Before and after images
:::::
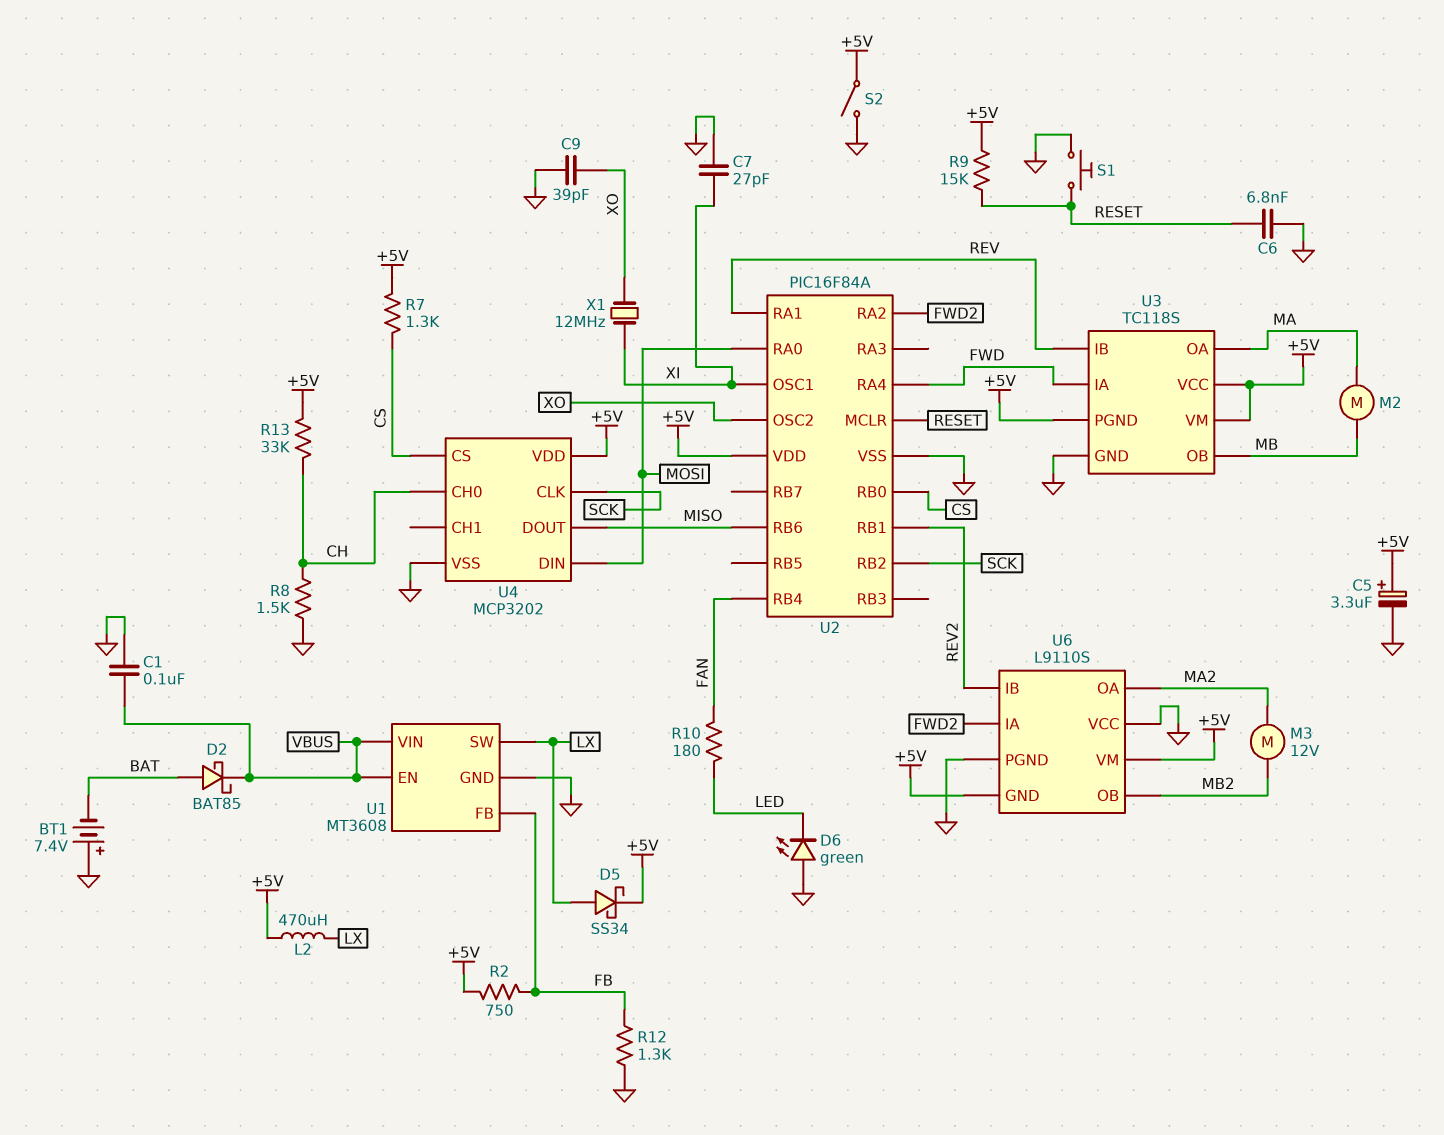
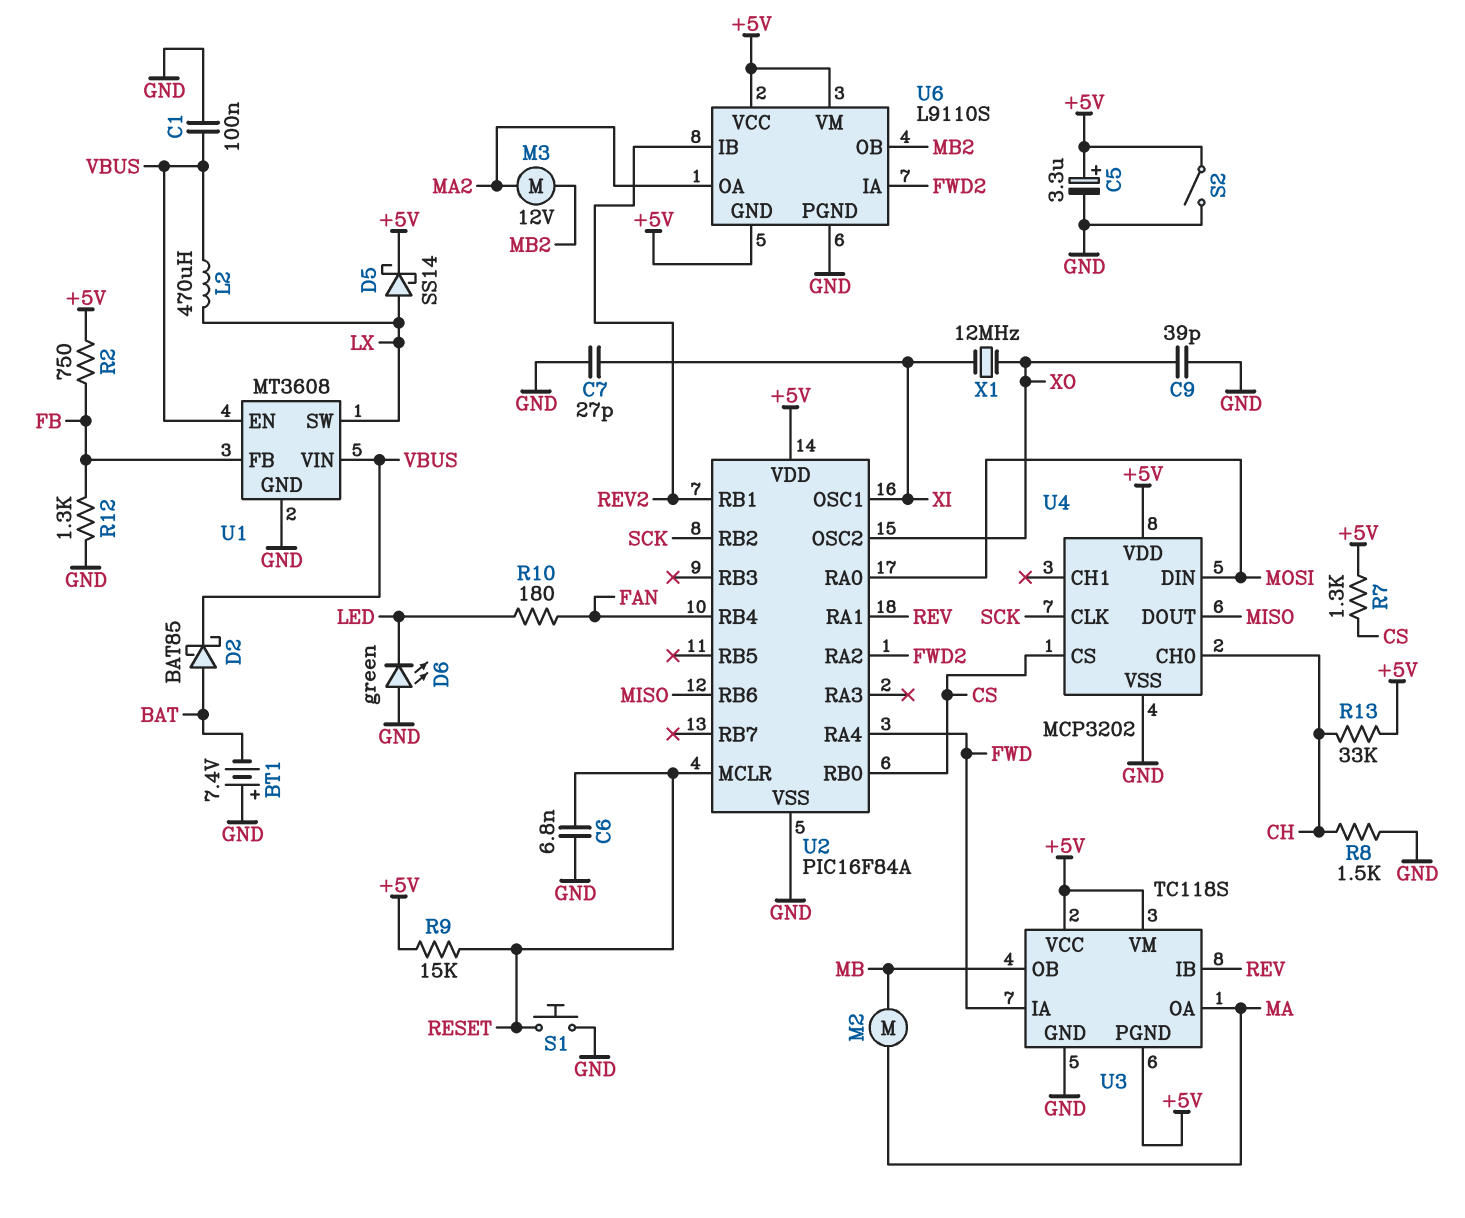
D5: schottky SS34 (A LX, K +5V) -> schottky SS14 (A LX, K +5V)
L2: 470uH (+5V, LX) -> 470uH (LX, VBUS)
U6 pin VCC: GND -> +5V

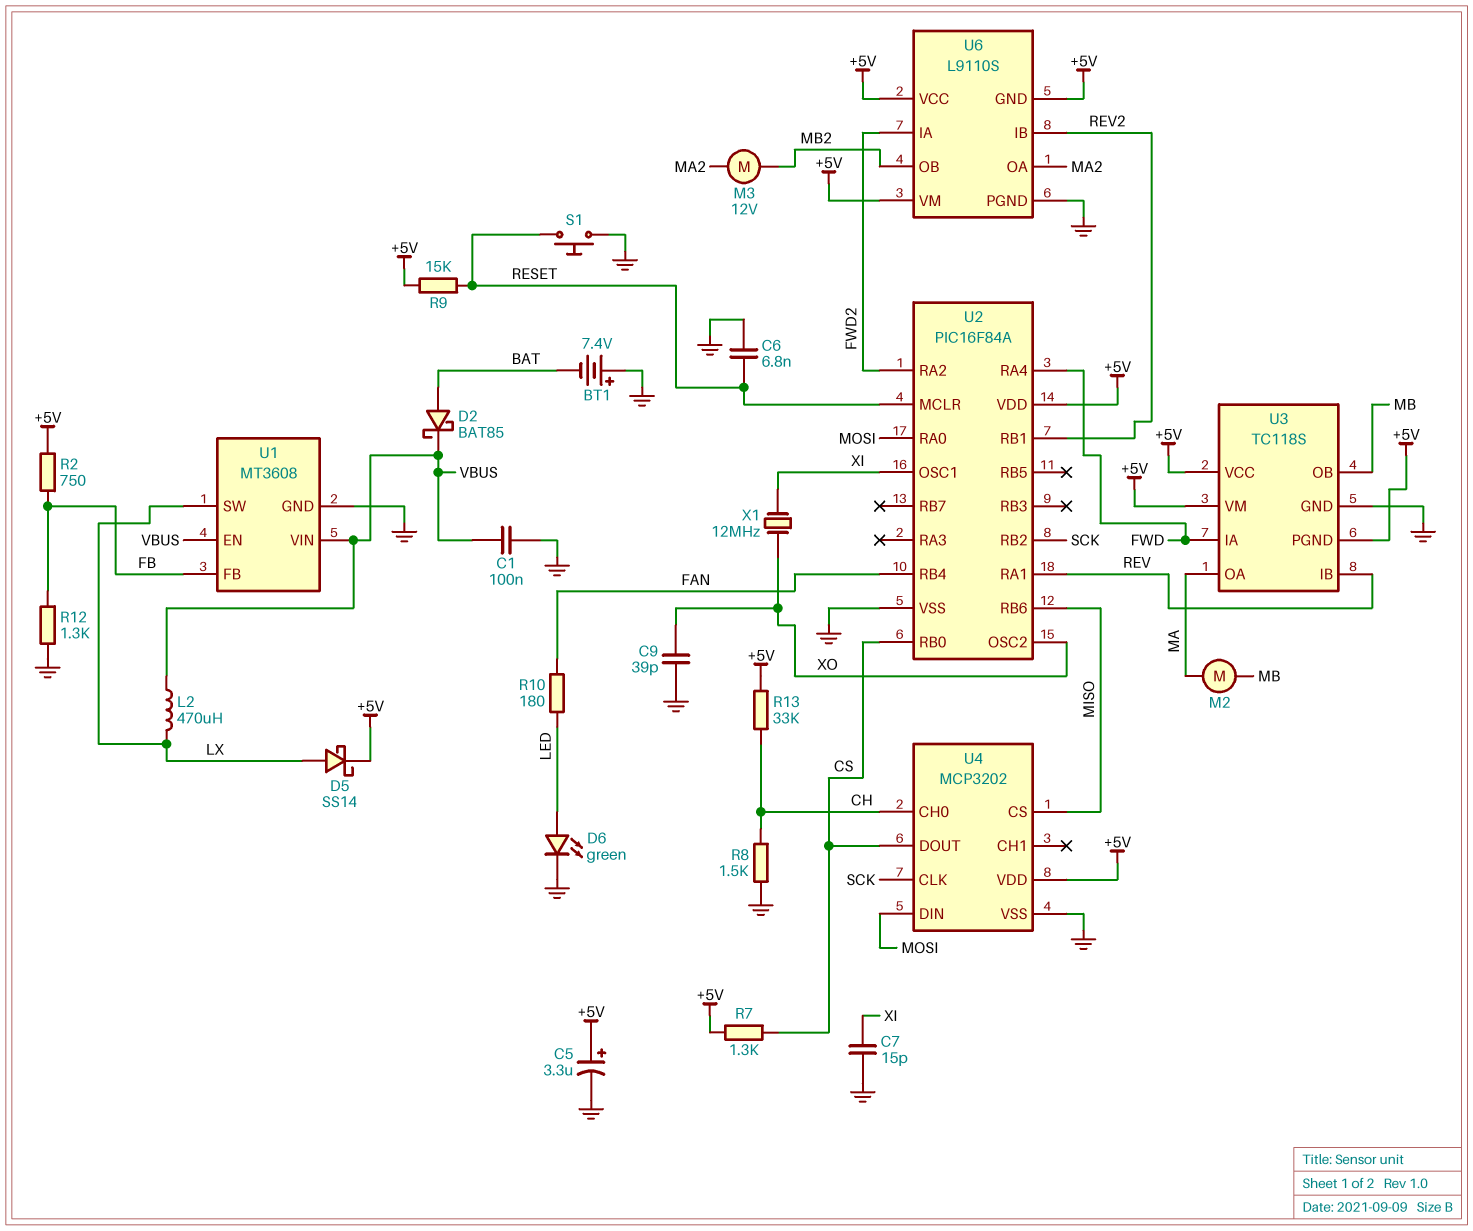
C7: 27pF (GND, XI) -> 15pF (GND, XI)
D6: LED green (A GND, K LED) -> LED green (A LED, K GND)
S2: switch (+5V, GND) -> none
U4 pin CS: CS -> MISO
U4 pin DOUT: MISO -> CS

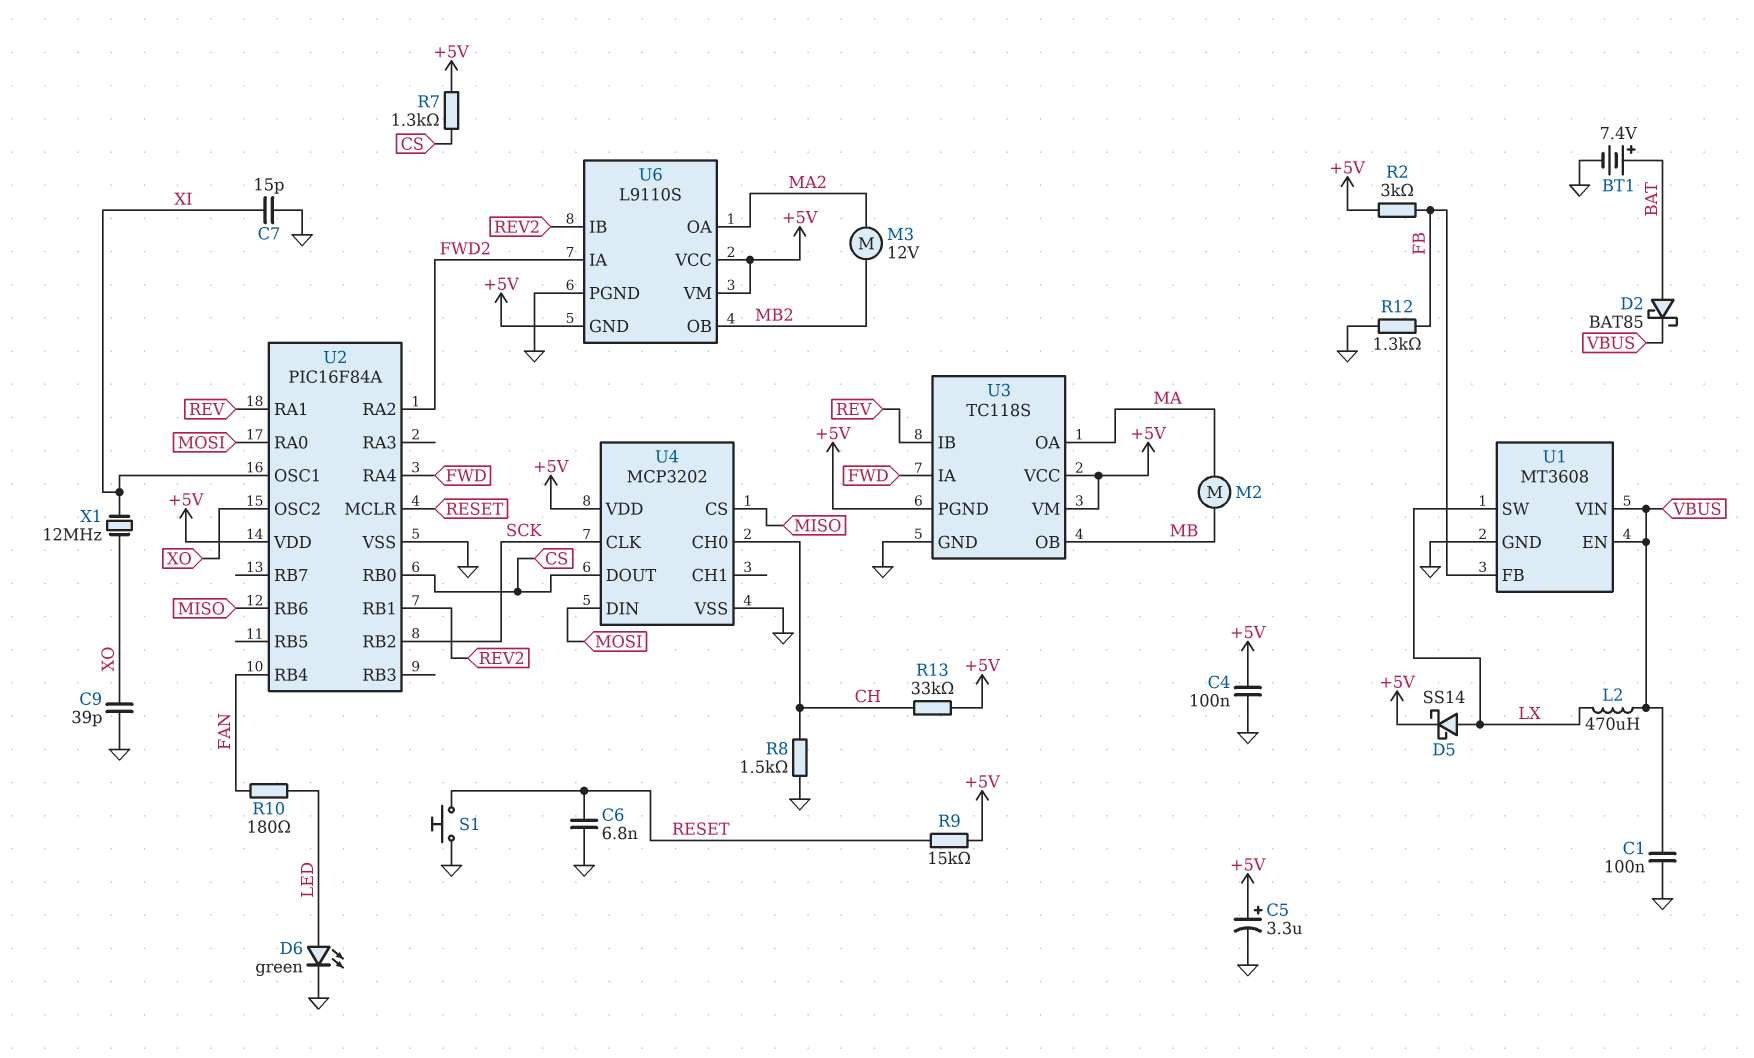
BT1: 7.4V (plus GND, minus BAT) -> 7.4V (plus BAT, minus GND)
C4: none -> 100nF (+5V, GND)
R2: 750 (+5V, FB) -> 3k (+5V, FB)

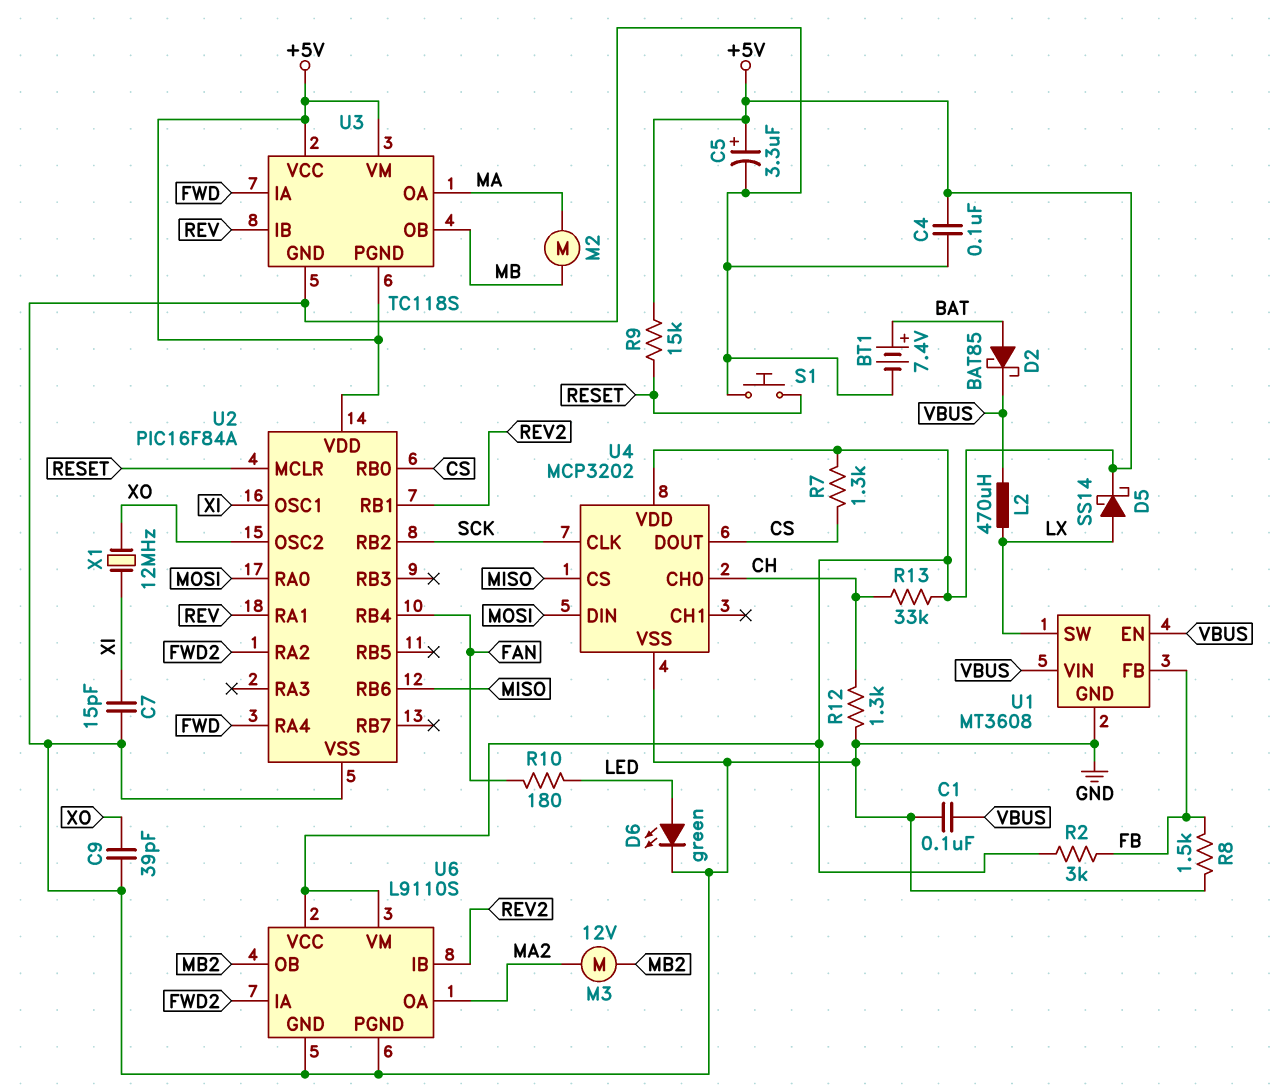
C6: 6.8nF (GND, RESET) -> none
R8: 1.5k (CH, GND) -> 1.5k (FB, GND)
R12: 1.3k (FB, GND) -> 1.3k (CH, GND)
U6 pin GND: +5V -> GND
:::::
* **Directions for this task**
Return, exactly as they appear, the lines from the line containing "D6: LED green" through the end of the records above, both ends included, without pictures.

* **Response to the exercise**
D6: LED green (A GND, K LED) -> LED green (A LED, K GND)
S2: switch (+5V, GND) -> none
U4 pin CS: CS -> MISO
U4 pin DOUT: MISO -> CS

BT1: 7.4V (plus GND, minus BAT) -> 7.4V (plus BAT, minus GND)
C4: none -> 100nF (+5V, GND)
R2: 750 (+5V, FB) -> 3k (+5V, FB)

C6: 6.8nF (GND, RESET) -> none
R8: 1.5k (CH, GND) -> 1.5k (FB, GND)
R12: 1.3k (FB, GND) -> 1.3k (CH, GND)
U6 pin GND: +5V -> GND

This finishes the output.